[Exercise objective] Output all the entries below. Each must match exactly.

(Dataset items)
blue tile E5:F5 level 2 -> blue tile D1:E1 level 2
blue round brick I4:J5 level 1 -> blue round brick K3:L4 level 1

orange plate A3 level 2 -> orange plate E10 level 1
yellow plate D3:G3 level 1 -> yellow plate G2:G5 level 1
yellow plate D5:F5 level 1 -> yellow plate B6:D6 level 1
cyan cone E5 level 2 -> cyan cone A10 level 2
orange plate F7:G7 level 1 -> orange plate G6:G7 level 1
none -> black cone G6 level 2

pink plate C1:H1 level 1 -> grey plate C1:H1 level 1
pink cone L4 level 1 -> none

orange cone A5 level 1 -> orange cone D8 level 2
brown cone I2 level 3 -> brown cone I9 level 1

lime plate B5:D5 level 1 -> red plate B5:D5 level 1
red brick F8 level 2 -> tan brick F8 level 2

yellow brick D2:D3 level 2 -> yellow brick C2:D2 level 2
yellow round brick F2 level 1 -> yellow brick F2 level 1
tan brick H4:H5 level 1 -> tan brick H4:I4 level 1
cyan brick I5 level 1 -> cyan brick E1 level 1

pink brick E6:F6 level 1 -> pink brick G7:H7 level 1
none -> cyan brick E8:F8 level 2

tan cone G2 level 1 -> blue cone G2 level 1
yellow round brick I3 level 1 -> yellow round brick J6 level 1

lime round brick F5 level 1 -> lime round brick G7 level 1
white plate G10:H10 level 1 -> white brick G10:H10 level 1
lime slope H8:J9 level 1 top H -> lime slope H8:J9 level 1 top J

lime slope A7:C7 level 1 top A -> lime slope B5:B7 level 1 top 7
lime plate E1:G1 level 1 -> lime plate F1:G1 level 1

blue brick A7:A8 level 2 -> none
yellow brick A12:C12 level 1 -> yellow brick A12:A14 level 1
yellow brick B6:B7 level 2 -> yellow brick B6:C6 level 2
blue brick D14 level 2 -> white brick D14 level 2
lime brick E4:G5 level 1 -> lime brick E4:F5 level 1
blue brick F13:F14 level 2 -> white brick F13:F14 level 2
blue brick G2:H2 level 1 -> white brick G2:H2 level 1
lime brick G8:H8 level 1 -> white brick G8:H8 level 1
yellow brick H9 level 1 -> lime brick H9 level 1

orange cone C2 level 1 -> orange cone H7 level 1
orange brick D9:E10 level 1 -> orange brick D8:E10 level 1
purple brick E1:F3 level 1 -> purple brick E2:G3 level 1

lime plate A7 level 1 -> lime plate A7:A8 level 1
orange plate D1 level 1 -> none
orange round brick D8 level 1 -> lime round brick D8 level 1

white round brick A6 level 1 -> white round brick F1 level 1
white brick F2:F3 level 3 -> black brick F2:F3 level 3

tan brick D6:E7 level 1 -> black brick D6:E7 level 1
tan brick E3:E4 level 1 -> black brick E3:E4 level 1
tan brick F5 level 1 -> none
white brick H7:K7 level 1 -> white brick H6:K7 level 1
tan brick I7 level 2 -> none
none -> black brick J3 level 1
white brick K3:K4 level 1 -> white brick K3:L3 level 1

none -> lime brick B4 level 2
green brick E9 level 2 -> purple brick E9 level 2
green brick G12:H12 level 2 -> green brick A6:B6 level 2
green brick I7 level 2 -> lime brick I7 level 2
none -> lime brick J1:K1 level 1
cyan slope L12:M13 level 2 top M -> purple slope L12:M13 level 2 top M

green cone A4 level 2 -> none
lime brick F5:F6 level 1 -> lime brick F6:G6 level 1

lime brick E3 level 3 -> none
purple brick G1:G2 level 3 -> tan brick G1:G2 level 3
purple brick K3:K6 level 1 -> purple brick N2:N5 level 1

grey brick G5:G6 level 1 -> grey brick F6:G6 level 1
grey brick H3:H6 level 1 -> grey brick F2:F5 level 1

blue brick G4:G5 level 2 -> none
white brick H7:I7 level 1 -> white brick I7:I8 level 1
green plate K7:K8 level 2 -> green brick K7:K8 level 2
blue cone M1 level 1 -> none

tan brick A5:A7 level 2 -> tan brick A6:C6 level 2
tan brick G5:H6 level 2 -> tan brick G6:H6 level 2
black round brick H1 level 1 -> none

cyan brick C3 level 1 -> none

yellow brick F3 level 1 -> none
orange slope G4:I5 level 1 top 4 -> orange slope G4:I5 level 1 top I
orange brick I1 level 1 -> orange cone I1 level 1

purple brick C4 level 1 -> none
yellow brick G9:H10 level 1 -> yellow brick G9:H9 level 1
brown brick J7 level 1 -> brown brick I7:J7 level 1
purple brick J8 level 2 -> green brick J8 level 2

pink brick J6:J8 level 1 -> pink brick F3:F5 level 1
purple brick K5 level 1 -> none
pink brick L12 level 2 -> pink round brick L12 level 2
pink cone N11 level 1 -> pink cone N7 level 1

[Result for this task]
blue tile E5:F5 level 2 -> blue tile D1:E1 level 2
blue round brick I4:J5 level 1 -> blue round brick K3:L4 level 1

orange plate A3 level 2 -> orange plate E10 level 1
yellow plate D3:G3 level 1 -> yellow plate G2:G5 level 1
yellow plate D5:F5 level 1 -> yellow plate B6:D6 level 1
cyan cone E5 level 2 -> cyan cone A10 level 2
orange plate F7:G7 level 1 -> orange plate G6:G7 level 1
none -> black cone G6 level 2

pink plate C1:H1 level 1 -> grey plate C1:H1 level 1
pink cone L4 level 1 -> none

orange cone A5 level 1 -> orange cone D8 level 2
brown cone I2 level 3 -> brown cone I9 level 1

lime plate B5:D5 level 1 -> red plate B5:D5 level 1
red brick F8 level 2 -> tan brick F8 level 2

yellow brick D2:D3 level 2 -> yellow brick C2:D2 level 2
yellow round brick F2 level 1 -> yellow brick F2 level 1
tan brick H4:H5 level 1 -> tan brick H4:I4 level 1
cyan brick I5 level 1 -> cyan brick E1 level 1

pink brick E6:F6 level 1 -> pink brick G7:H7 level 1
none -> cyan brick E8:F8 level 2

tan cone G2 level 1 -> blue cone G2 level 1
yellow round brick I3 level 1 -> yellow round brick J6 level 1

lime round brick F5 level 1 -> lime round brick G7 level 1
white plate G10:H10 level 1 -> white brick G10:H10 level 1
lime slope H8:J9 level 1 top H -> lime slope H8:J9 level 1 top J

lime slope A7:C7 level 1 top A -> lime slope B5:B7 level 1 top 7
lime plate E1:G1 level 1 -> lime plate F1:G1 level 1

blue brick A7:A8 level 2 -> none
yellow brick A12:C12 level 1 -> yellow brick A12:A14 level 1
yellow brick B6:B7 level 2 -> yellow brick B6:C6 level 2
blue brick D14 level 2 -> white brick D14 level 2
lime brick E4:G5 level 1 -> lime brick E4:F5 level 1
blue brick F13:F14 level 2 -> white brick F13:F14 level 2
blue brick G2:H2 level 1 -> white brick G2:H2 level 1
lime brick G8:H8 level 1 -> white brick G8:H8 level 1
yellow brick H9 level 1 -> lime brick H9 level 1

orange cone C2 level 1 -> orange cone H7 level 1
orange brick D9:E10 level 1 -> orange brick D8:E10 level 1
purple brick E1:F3 level 1 -> purple brick E2:G3 level 1

lime plate A7 level 1 -> lime plate A7:A8 level 1
orange plate D1 level 1 -> none
orange round brick D8 level 1 -> lime round brick D8 level 1

white round brick A6 level 1 -> white round brick F1 level 1
white brick F2:F3 level 3 -> black brick F2:F3 level 3

tan brick D6:E7 level 1 -> black brick D6:E7 level 1
tan brick E3:E4 level 1 -> black brick E3:E4 level 1
tan brick F5 level 1 -> none
white brick H7:K7 level 1 -> white brick H6:K7 level 1
tan brick I7 level 2 -> none
none -> black brick J3 level 1
white brick K3:K4 level 1 -> white brick K3:L3 level 1

none -> lime brick B4 level 2
green brick E9 level 2 -> purple brick E9 level 2
green brick G12:H12 level 2 -> green brick A6:B6 level 2
green brick I7 level 2 -> lime brick I7 level 2
none -> lime brick J1:K1 level 1
cyan slope L12:M13 level 2 top M -> purple slope L12:M13 level 2 top M

green cone A4 level 2 -> none
lime brick F5:F6 level 1 -> lime brick F6:G6 level 1

lime brick E3 level 3 -> none
purple brick G1:G2 level 3 -> tan brick G1:G2 level 3
purple brick K3:K6 level 1 -> purple brick N2:N5 level 1

grey brick G5:G6 level 1 -> grey brick F6:G6 level 1
grey brick H3:H6 level 1 -> grey brick F2:F5 level 1

blue brick G4:G5 level 2 -> none
white brick H7:I7 level 1 -> white brick I7:I8 level 1
green plate K7:K8 level 2 -> green brick K7:K8 level 2
blue cone M1 level 1 -> none

tan brick A5:A7 level 2 -> tan brick A6:C6 level 2
tan brick G5:H6 level 2 -> tan brick G6:H6 level 2
black round brick H1 level 1 -> none

cyan brick C3 level 1 -> none

yellow brick F3 level 1 -> none
orange slope G4:I5 level 1 top 4 -> orange slope G4:I5 level 1 top I
orange brick I1 level 1 -> orange cone I1 level 1

purple brick C4 level 1 -> none
yellow brick G9:H10 level 1 -> yellow brick G9:H9 level 1
brown brick J7 level 1 -> brown brick I7:J7 level 1
purple brick J8 level 2 -> green brick J8 level 2

pink brick J6:J8 level 1 -> pink brick F3:F5 level 1
purple brick K5 level 1 -> none
pink brick L12 level 2 -> pink round brick L12 level 2
pink cone N11 level 1 -> pink cone N7 level 1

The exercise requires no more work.